YOUR TASK:
The lines to copy are those in the records below that hold the word "black".
++++ INFORMATION GIVEN ++++
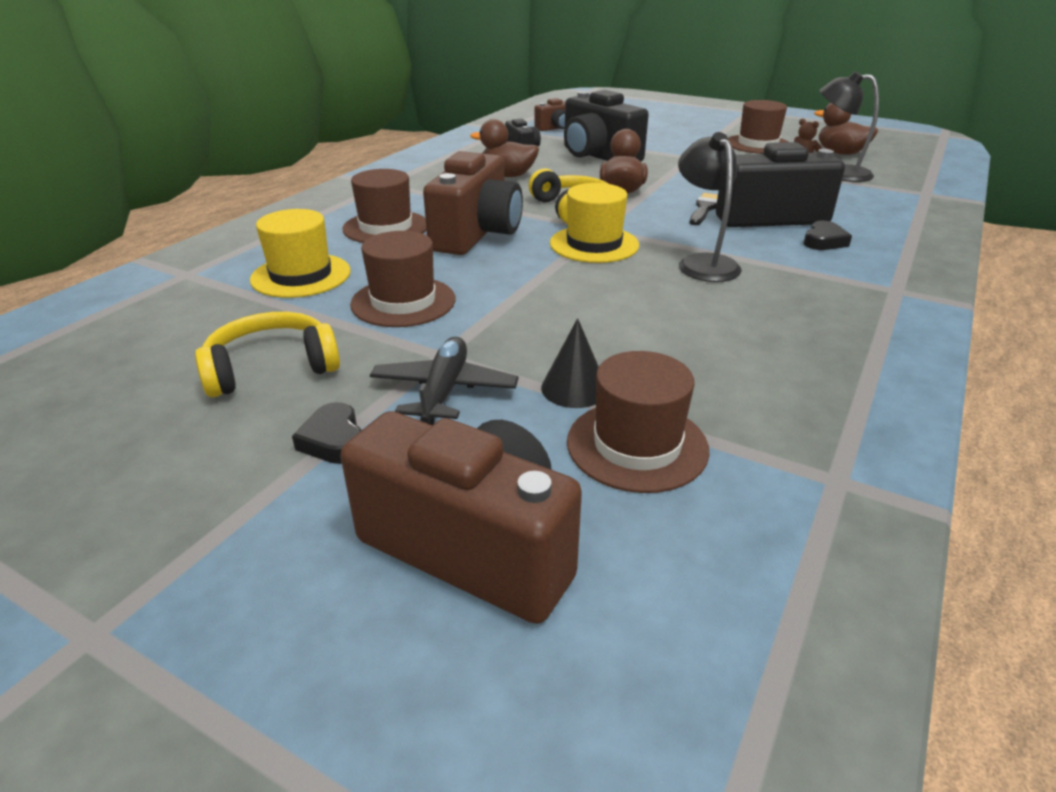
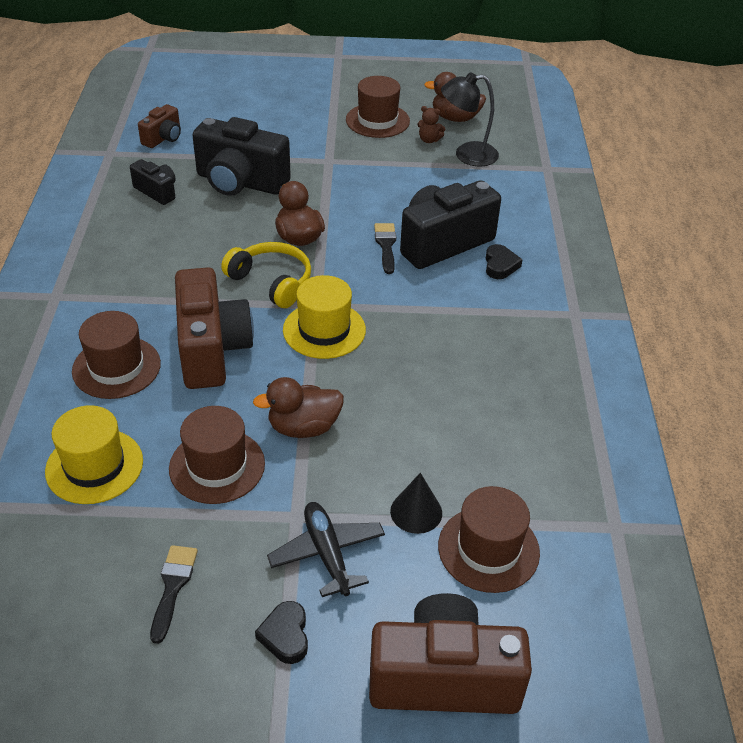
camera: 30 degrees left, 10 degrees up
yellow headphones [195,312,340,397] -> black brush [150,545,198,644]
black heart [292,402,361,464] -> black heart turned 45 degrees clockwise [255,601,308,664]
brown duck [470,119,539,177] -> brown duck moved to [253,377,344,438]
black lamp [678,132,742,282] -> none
++++
EXERCISE OUTPUT:
yellow headphones [195,312,340,397] -> black brush [150,545,198,644]
black heart [292,402,361,464] -> black heart turned 45 degrees clockwise [255,601,308,664]
black lamp [678,132,742,282] -> none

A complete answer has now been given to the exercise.